> [Source data]:
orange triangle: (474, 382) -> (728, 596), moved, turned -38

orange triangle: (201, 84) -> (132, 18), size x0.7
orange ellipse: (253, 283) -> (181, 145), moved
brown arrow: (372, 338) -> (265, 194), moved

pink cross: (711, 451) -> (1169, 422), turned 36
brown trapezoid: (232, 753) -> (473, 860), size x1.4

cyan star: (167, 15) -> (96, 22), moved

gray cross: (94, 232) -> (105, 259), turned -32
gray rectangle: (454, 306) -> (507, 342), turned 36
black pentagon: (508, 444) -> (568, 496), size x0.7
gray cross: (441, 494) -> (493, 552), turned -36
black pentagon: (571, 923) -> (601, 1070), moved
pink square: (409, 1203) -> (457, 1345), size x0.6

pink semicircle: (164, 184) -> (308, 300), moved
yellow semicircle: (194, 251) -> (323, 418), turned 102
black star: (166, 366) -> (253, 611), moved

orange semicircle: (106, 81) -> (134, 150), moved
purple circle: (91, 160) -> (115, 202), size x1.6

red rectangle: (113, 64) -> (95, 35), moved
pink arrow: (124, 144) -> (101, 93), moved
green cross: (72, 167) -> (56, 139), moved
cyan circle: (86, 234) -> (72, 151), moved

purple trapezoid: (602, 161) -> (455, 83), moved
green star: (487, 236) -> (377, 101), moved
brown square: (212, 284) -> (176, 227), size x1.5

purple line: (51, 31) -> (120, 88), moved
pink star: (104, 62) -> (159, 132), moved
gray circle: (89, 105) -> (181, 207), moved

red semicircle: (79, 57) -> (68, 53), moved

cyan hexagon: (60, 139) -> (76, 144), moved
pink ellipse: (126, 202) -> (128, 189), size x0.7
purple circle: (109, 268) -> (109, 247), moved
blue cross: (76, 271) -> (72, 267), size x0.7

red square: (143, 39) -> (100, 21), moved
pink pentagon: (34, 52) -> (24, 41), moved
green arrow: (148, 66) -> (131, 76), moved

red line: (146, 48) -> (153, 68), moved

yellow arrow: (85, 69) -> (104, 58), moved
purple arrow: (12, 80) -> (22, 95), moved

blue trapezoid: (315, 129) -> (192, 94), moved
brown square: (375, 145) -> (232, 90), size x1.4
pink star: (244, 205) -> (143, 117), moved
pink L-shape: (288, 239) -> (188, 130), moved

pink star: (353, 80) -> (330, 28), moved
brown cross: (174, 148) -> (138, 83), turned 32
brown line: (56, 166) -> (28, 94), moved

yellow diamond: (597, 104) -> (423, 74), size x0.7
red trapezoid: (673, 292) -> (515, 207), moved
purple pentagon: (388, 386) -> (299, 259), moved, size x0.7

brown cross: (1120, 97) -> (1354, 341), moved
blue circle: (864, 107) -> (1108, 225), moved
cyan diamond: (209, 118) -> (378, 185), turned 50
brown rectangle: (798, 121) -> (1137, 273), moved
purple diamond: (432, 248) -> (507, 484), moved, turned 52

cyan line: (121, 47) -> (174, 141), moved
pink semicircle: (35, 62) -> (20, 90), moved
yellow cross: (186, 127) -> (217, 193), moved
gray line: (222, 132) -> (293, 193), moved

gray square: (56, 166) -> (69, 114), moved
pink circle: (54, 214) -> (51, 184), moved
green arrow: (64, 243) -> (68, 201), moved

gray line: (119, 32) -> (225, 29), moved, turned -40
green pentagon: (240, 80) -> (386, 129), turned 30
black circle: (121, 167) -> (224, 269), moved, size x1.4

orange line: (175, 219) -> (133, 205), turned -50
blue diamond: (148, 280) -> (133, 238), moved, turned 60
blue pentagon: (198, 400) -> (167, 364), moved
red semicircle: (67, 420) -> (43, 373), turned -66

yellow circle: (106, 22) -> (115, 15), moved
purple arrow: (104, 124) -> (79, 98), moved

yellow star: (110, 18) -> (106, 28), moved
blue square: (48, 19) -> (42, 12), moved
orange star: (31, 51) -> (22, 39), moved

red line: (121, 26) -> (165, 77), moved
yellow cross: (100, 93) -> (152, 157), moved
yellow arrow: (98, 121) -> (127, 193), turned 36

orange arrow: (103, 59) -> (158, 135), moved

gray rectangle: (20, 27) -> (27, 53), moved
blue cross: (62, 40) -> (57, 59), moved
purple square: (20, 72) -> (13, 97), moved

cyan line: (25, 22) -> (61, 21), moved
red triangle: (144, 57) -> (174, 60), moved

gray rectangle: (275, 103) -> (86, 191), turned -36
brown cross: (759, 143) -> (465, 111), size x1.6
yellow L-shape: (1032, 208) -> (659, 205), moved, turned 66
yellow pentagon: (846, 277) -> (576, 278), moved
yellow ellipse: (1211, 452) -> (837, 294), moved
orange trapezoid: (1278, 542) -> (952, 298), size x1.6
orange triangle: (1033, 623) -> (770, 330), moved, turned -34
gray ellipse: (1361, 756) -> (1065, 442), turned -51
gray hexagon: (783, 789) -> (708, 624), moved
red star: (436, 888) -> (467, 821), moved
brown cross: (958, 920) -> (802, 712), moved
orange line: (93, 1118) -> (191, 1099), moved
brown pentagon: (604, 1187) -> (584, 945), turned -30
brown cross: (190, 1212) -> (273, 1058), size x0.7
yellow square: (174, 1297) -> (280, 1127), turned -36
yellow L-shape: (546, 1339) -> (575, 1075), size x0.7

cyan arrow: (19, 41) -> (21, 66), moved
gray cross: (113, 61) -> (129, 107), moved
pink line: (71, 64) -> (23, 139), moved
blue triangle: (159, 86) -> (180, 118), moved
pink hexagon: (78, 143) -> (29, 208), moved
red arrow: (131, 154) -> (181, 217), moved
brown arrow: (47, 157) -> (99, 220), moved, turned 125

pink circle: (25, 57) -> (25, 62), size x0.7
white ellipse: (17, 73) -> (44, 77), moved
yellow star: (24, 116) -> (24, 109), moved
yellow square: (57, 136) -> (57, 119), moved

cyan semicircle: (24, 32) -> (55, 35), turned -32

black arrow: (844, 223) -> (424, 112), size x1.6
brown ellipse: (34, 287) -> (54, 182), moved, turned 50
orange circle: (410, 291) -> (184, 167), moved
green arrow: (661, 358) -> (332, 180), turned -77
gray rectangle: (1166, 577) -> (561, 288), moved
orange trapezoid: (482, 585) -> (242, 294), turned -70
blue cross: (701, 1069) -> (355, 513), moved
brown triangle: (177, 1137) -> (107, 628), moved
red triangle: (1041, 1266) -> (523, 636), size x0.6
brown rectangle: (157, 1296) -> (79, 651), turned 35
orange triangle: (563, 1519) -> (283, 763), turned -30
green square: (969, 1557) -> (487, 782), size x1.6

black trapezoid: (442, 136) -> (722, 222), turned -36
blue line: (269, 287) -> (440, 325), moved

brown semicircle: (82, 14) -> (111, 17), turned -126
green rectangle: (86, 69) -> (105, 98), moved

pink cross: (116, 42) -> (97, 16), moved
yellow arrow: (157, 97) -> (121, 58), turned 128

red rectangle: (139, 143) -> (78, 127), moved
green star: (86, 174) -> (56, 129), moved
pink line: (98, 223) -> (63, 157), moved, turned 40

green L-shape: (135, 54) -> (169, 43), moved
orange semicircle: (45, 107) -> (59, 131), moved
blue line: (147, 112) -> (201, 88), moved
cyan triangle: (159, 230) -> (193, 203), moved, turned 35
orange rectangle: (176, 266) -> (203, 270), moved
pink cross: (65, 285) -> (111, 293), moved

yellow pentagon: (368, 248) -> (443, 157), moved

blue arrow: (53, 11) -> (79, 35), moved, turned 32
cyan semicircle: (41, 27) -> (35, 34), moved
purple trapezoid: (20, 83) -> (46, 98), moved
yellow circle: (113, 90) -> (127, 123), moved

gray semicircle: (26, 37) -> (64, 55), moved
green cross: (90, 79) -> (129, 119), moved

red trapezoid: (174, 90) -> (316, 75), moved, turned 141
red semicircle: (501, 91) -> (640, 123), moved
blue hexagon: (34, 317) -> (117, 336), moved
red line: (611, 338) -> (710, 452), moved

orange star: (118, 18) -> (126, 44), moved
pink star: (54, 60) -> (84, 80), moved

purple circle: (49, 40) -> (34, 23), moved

> [Instructions for the task]: Beginning at the line with "blue pentagon: (198, 400)" and stopping after the line with "orange star: (31, 51) -> (22, 39), moved", please write out every line of the data above exactly and nothing else.

> [Your response]:
blue pentagon: (198, 400) -> (167, 364), moved
red semicircle: (67, 420) -> (43, 373), turned -66

yellow circle: (106, 22) -> (115, 15), moved
purple arrow: (104, 124) -> (79, 98), moved

yellow star: (110, 18) -> (106, 28), moved
blue square: (48, 19) -> (42, 12), moved
orange star: (31, 51) -> (22, 39), moved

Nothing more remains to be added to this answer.